Problem statement -> Please give the listing again in its entirety, exactly as written.

───── Extracted records

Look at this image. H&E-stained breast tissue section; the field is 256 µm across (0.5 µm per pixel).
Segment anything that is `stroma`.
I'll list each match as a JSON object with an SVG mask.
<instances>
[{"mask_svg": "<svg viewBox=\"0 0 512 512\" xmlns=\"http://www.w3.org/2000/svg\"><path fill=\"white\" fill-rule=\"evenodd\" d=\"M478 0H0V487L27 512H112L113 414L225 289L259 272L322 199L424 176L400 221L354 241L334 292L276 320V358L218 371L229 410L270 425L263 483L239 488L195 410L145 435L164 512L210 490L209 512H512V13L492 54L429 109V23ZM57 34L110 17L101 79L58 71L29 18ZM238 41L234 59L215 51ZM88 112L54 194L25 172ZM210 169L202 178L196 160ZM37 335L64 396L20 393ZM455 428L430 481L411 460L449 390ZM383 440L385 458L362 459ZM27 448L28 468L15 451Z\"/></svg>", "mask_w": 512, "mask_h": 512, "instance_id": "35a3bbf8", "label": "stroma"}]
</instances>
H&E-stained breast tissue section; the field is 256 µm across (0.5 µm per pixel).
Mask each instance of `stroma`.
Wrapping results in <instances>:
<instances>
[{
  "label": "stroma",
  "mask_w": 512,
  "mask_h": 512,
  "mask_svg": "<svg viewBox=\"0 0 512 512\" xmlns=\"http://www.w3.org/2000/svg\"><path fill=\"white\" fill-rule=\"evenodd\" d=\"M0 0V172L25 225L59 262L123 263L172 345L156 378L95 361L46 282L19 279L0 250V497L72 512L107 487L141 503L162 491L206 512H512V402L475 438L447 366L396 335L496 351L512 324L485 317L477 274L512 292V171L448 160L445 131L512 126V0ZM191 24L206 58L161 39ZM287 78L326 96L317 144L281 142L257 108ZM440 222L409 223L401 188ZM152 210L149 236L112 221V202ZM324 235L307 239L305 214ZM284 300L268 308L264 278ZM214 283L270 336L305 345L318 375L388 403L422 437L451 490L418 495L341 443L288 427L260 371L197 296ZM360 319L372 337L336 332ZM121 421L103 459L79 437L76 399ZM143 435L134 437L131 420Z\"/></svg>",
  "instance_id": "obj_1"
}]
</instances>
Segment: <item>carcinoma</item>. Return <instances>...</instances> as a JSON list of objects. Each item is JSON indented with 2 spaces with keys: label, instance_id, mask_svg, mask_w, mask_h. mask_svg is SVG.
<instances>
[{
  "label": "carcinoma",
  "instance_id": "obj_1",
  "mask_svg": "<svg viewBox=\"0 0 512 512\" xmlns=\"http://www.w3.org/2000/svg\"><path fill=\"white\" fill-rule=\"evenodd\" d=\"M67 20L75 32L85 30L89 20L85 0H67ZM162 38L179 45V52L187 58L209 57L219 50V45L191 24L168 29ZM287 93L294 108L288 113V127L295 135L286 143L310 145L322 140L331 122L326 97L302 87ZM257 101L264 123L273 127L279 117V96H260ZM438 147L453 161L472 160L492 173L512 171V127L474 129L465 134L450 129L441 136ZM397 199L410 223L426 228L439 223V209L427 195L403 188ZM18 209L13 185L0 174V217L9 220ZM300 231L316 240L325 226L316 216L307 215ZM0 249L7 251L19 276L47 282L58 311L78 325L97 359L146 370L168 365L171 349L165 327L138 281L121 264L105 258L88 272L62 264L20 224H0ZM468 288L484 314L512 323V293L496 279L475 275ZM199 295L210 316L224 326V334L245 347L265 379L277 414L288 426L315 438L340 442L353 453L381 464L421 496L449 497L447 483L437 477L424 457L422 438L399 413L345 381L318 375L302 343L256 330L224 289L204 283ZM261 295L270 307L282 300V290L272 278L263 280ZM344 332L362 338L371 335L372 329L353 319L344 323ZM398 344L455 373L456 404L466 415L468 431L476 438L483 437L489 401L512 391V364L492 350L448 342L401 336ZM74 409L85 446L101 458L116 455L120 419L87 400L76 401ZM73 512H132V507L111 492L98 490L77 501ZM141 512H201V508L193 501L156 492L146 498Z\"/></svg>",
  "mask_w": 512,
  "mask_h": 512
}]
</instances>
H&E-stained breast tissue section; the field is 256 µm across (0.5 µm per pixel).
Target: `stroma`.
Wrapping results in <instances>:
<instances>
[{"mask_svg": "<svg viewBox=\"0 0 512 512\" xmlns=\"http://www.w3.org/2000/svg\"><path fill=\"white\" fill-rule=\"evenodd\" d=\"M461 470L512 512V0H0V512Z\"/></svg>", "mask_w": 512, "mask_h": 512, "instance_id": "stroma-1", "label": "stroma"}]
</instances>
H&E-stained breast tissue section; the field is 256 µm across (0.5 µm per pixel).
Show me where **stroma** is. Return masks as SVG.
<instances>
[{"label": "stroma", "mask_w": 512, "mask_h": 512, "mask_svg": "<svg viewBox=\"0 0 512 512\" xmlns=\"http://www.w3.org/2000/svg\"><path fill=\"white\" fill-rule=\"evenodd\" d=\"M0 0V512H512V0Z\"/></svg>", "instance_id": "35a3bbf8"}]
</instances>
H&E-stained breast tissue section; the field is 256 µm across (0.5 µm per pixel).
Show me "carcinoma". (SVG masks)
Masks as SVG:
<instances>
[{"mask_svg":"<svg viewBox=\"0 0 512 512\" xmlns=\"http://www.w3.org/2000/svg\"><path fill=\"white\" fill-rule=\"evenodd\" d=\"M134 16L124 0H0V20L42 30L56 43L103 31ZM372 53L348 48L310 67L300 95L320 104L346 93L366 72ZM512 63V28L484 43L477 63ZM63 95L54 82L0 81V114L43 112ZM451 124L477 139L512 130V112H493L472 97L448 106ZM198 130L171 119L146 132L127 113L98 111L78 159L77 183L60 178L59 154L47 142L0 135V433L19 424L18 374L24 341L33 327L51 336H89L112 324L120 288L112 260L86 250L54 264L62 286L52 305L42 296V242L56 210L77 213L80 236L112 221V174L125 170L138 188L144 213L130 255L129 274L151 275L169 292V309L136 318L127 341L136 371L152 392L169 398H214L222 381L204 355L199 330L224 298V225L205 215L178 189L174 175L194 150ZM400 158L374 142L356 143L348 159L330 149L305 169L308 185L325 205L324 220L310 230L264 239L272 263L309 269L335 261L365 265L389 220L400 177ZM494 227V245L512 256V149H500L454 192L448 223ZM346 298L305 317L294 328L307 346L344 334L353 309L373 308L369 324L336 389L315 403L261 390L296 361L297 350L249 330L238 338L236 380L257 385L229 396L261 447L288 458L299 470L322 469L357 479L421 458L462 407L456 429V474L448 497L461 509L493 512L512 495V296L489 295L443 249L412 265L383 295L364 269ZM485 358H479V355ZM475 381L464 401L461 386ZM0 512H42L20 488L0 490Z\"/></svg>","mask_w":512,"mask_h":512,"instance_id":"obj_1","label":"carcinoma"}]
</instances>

──────────

Full response ->
Look at this image. H&E-stained breast tissue section; the field is 256 µm across (0.5 µm per pixel).
Segment anything that is `stroma`.
I'll list each match as a JSON object with an SVG mask.
<instances>
[{"mask_svg": "<svg viewBox=\"0 0 512 512\" xmlns=\"http://www.w3.org/2000/svg\"><path fill=\"white\" fill-rule=\"evenodd\" d=\"M478 0H0V487L27 512H112L113 414L225 289L259 272L322 199L424 176L400 221L354 241L334 292L276 320V358L218 371L229 410L270 425L263 483L239 488L195 410L145 435L164 512L210 490L209 512H512V13L492 54L429 109V23ZM57 34L110 17L101 79L58 71L29 18ZM238 41L234 59L215 51ZM88 112L54 194L25 172ZM210 169L202 178L196 160ZM37 335L64 396L20 393ZM455 428L430 481L411 460L449 390ZM383 440L385 458L362 459ZM27 448L28 468L15 451Z\"/></svg>", "mask_w": 512, "mask_h": 512, "instance_id": "35a3bbf8", "label": "stroma"}]
</instances>
H&E-stained breast tissue section; the field is 256 µm across (0.5 µm per pixel).
Mask each instance of `stroma`.
Wrapping results in <instances>:
<instances>
[{
  "label": "stroma",
  "mask_w": 512,
  "mask_h": 512,
  "mask_svg": "<svg viewBox=\"0 0 512 512\" xmlns=\"http://www.w3.org/2000/svg\"><path fill=\"white\" fill-rule=\"evenodd\" d=\"M0 0V172L25 225L59 262L123 263L172 345L156 378L95 361L46 282L19 279L0 250V497L72 512L107 487L141 503L162 491L206 512H512V402L475 438L447 366L396 335L496 351L512 324L485 317L477 274L512 292V171L448 160L445 131L512 126V0ZM191 24L206 58L161 39ZM287 78L326 96L317 144L281 142L257 108ZM440 222L409 223L401 188ZM152 210L149 236L112 221V202ZM324 235L307 239L305 214ZM284 300L268 308L264 278ZM214 283L270 336L305 345L318 375L388 403L422 437L451 490L418 495L341 443L288 427L260 371L197 296ZM360 319L372 337L336 332ZM121 421L103 459L79 437L76 399ZM143 435L134 437L131 420Z\"/></svg>",
  "instance_id": "obj_1"
}]
</instances>
Segment: <item>carcinoma</item>. Return <instances>...</instances> as a JSON list of objects. Each item is JSON indented with 2 spaces with keys: label, instance_id, mask_svg, mask_w, mask_h. mask_svg is SVG.
<instances>
[{
  "label": "carcinoma",
  "instance_id": "obj_1",
  "mask_svg": "<svg viewBox=\"0 0 512 512\" xmlns=\"http://www.w3.org/2000/svg\"><path fill=\"white\" fill-rule=\"evenodd\" d=\"M67 20L75 32L85 30L89 20L85 0H67ZM162 38L179 45V52L187 58L209 57L219 50V45L191 24L168 29ZM287 93L294 108L288 113V127L295 135L286 143L310 145L322 140L331 122L326 97L302 87ZM257 101L264 123L273 127L279 117V96H260ZM438 147L453 161L472 160L492 173L512 171V127L474 129L465 134L450 129L441 136ZM397 199L410 223L426 228L439 223V209L427 195L403 188ZM18 209L13 185L0 174V217L9 220ZM300 231L316 240L325 226L316 216L307 215ZM0 249L7 251L19 276L47 282L58 311L78 325L97 359L146 370L168 365L171 349L165 327L138 281L121 264L105 258L88 272L62 264L20 224H0ZM468 288L484 314L512 323V293L496 279L475 275ZM199 295L210 316L224 326V334L245 347L265 379L277 414L288 426L315 438L340 442L353 453L381 464L421 496L449 497L447 483L437 477L424 457L422 438L399 413L345 381L318 375L302 343L256 330L224 289L204 283ZM261 295L270 307L282 300V290L272 278L263 280ZM344 332L362 338L371 335L372 329L353 319L344 323ZM398 344L455 373L456 404L466 415L468 431L476 438L483 437L489 401L512 391V364L492 350L448 342L401 336ZM74 409L85 446L101 458L116 455L120 419L87 400L76 401ZM73 512H132V507L111 492L98 490L77 501ZM141 512H201V508L193 501L156 492L146 498Z\"/></svg>",
  "mask_w": 512,
  "mask_h": 512
}]
</instances>
H&E-stained breast tissue section; the field is 256 µm across (0.5 µm per pixel).
Target: `stroma`.
Wrapping results in <instances>:
<instances>
[{"mask_svg": "<svg viewBox=\"0 0 512 512\" xmlns=\"http://www.w3.org/2000/svg\"><path fill=\"white\" fill-rule=\"evenodd\" d=\"M461 470L512 512V0H0V512Z\"/></svg>", "mask_w": 512, "mask_h": 512, "instance_id": "stroma-1", "label": "stroma"}]
</instances>
H&E-stained breast tissue section; the field is 256 µm across (0.5 µm per pixel).
Show me where **stroma** is. Return masks as SVG.
<instances>
[{"label": "stroma", "mask_w": 512, "mask_h": 512, "mask_svg": "<svg viewBox=\"0 0 512 512\" xmlns=\"http://www.w3.org/2000/svg\"><path fill=\"white\" fill-rule=\"evenodd\" d=\"M0 0V512H512V0Z\"/></svg>", "instance_id": "35a3bbf8"}]
</instances>
H&E-stained breast tissue section; the field is 256 µm across (0.5 µm per pixel).
Show me "carcinoma". (SVG masks)
Masks as SVG:
<instances>
[{"mask_svg":"<svg viewBox=\"0 0 512 512\" xmlns=\"http://www.w3.org/2000/svg\"><path fill=\"white\" fill-rule=\"evenodd\" d=\"M134 16L124 0H0V20L42 30L56 43L103 31ZM372 53L348 48L310 67L300 95L320 104L346 93L366 72ZM512 63V28L484 43L477 63ZM63 95L54 82L0 81V114L43 112ZM451 124L477 139L512 130V112H493L472 97L448 106ZM198 130L171 119L146 132L127 113L98 111L78 159L77 183L60 178L59 154L47 142L0 135V433L19 424L18 374L24 341L33 327L51 336H89L112 324L120 288L112 260L86 250L54 264L62 286L52 305L42 296V242L56 210L77 213L80 236L112 221V174L125 170L138 188L144 213L130 255L129 274L151 275L169 292V309L136 318L127 341L136 371L152 392L169 398H214L222 381L204 355L199 330L224 298V225L205 215L178 189L174 175L194 150ZM400 158L374 142L356 143L348 159L330 149L305 169L308 185L325 205L324 220L310 230L264 239L272 263L309 269L335 261L365 265L389 220L400 177ZM494 227V245L512 256V149H500L454 192L448 223ZM346 298L305 317L294 328L307 346L344 334L353 309L373 308L369 324L336 389L315 403L261 390L296 361L297 350L249 330L238 338L236 380L257 385L229 396L261 447L288 458L299 470L322 469L357 479L421 458L462 407L456 429V474L448 497L461 509L493 512L512 495V296L489 295L443 249L412 265L383 295L364 269ZM485 358H479V355ZM475 381L464 401L461 386ZM0 512H42L20 488L0 490Z\"/></svg>","mask_w":512,"mask_h":512,"instance_id":"obj_1","label":"carcinoma"}]
</instances>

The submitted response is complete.